• PROBLEM STATEMENT:
Output everything in the data exactly, leaving the pictures out.

★ ★ ★

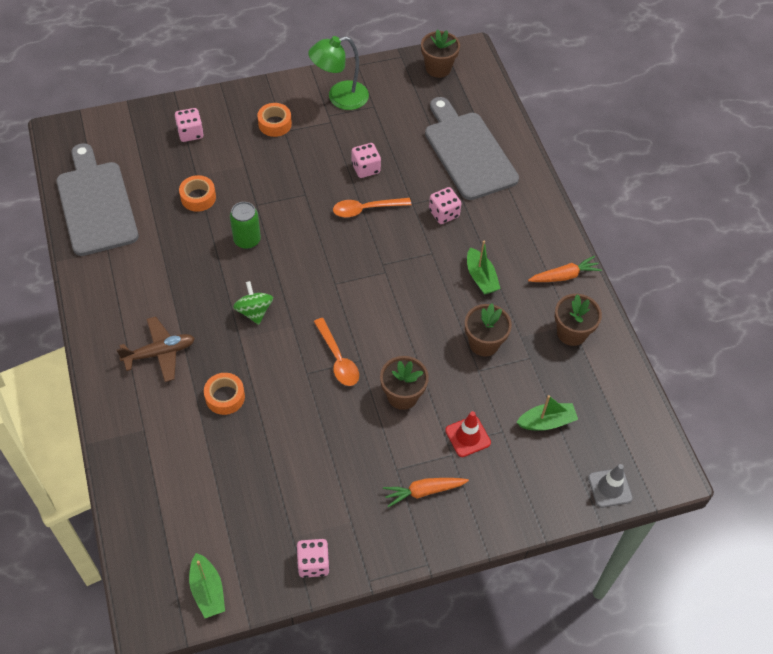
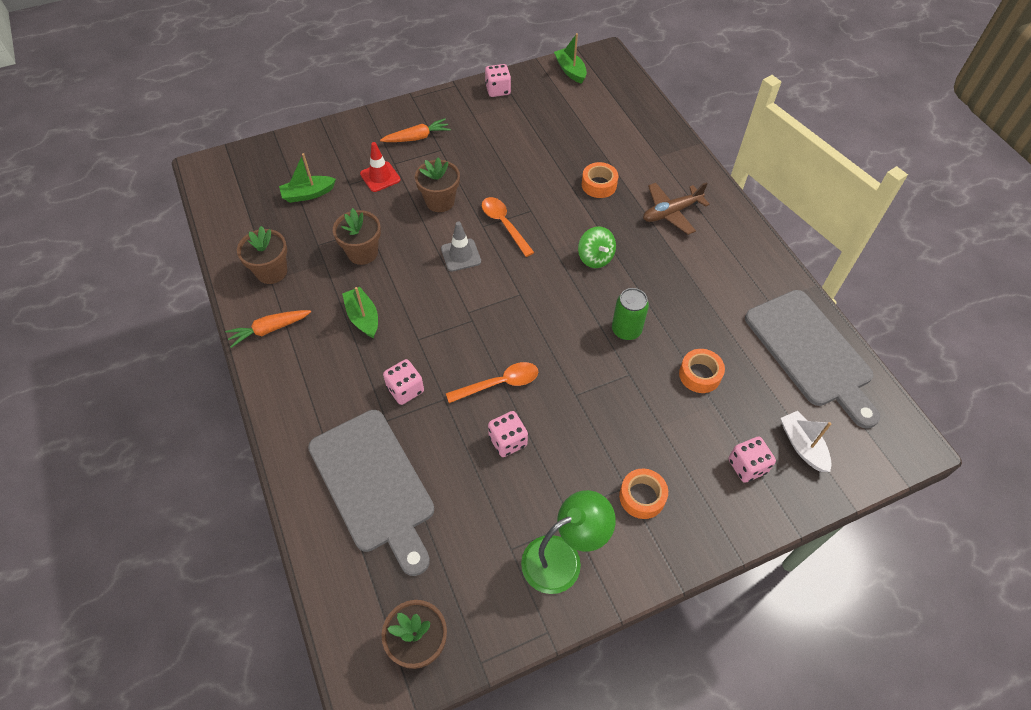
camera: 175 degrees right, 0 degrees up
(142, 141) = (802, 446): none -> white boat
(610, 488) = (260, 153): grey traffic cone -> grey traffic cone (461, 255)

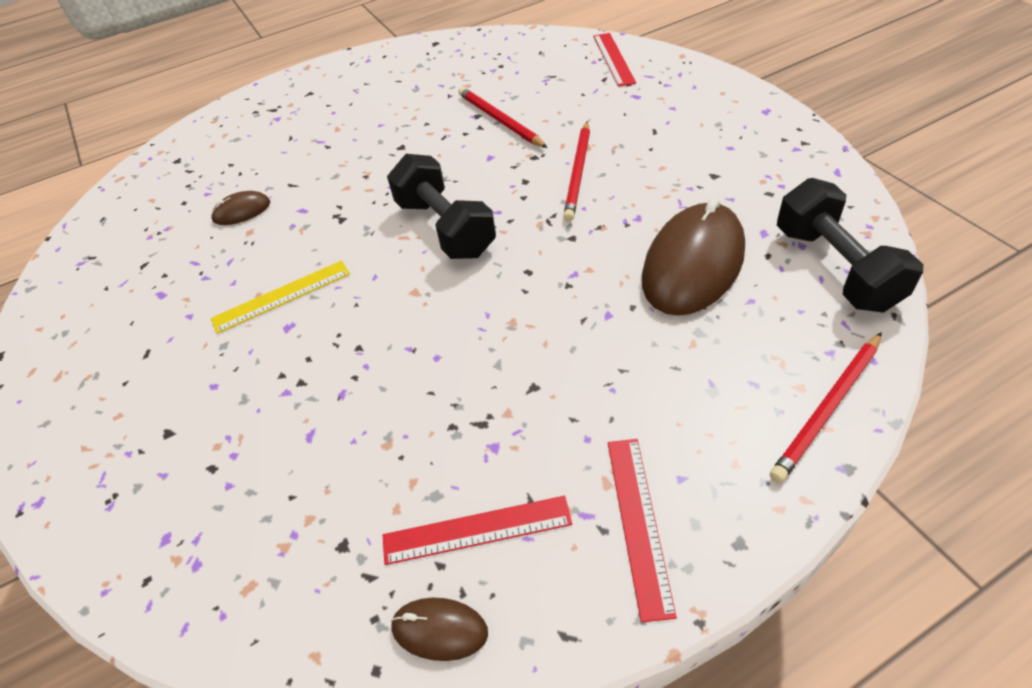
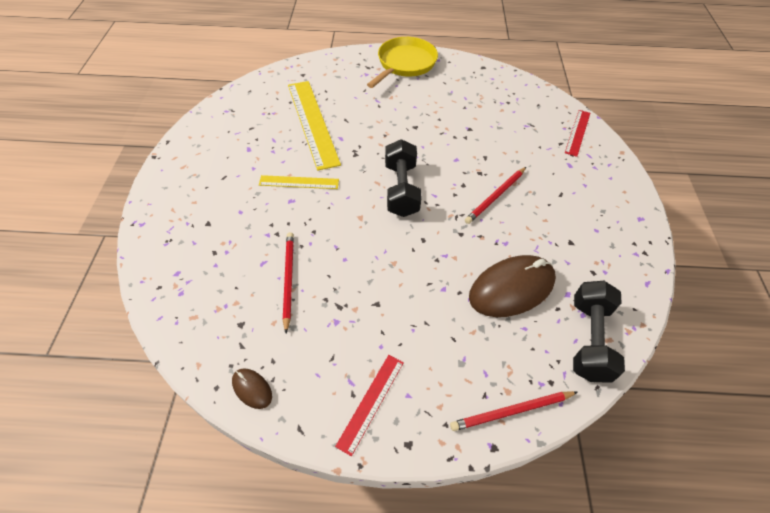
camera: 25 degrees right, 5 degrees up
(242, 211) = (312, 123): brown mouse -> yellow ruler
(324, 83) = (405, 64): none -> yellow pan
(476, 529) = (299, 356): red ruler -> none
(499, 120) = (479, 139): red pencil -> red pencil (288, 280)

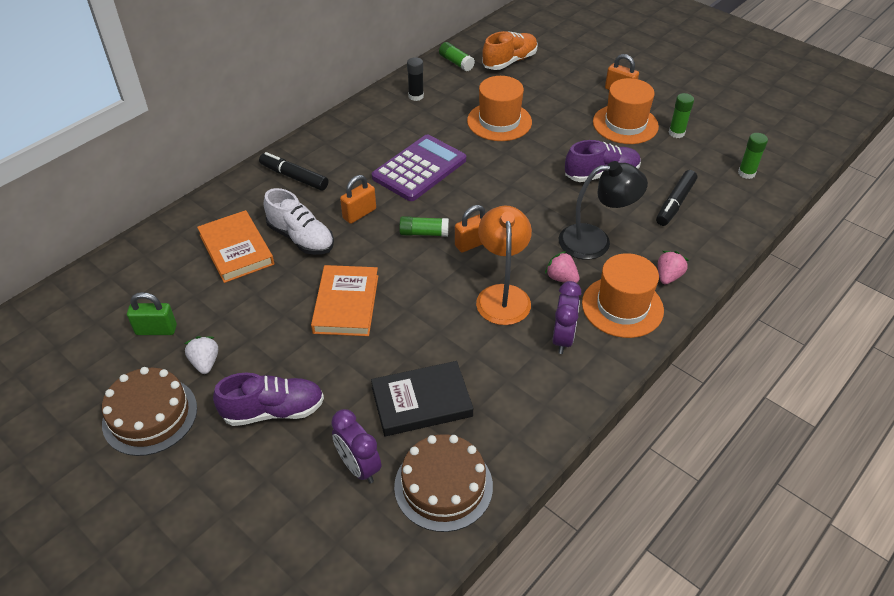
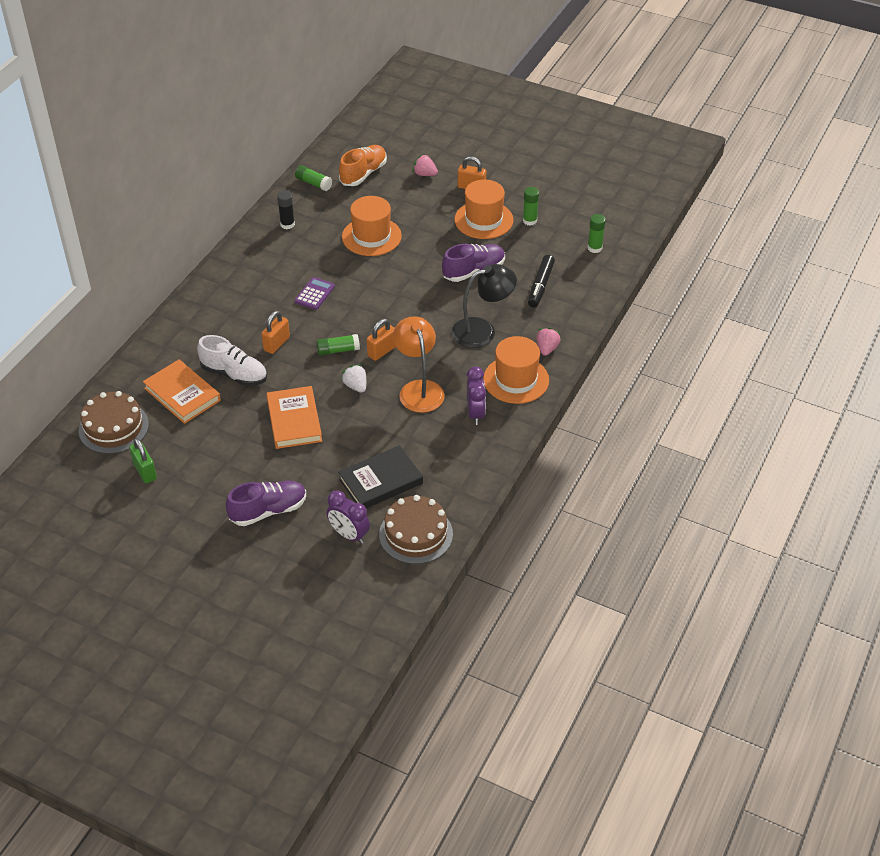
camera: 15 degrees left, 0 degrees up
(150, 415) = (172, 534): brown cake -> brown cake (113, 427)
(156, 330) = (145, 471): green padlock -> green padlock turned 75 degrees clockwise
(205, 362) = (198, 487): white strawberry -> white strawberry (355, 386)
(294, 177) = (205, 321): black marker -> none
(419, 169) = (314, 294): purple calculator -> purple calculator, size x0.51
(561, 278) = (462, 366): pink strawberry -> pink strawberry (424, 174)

★ ★ ★

• TASK RESPONSE:
camera: 175 degrees right, 0 degrees up
(142, 141) = (802, 446): none -> white boat
(610, 488) = (260, 153): grey traffic cone -> grey traffic cone (461, 255)

camera: 25 degrees right, 5 degrees up
(242, 211) = (312, 123): brown mouse -> yellow ruler
(324, 83) = (405, 64): none -> yellow pan
(476, 529) = (299, 356): red ruler -> none
(499, 120) = (479, 139): red pencil -> red pencil (288, 280)

camera: 15 degrees left, 0 degrees up
(150, 415) = (172, 534): brown cake -> brown cake (113, 427)
(156, 330) = (145, 471): green padlock -> green padlock turned 75 degrees clockwise
(205, 362) = (198, 487): white strawberry -> white strawberry (355, 386)
(294, 177) = (205, 321): black marker -> none
(419, 169) = (314, 294): purple calculator -> purple calculator, size x0.51
(561, 278) = (462, 366): pink strawberry -> pink strawberry (424, 174)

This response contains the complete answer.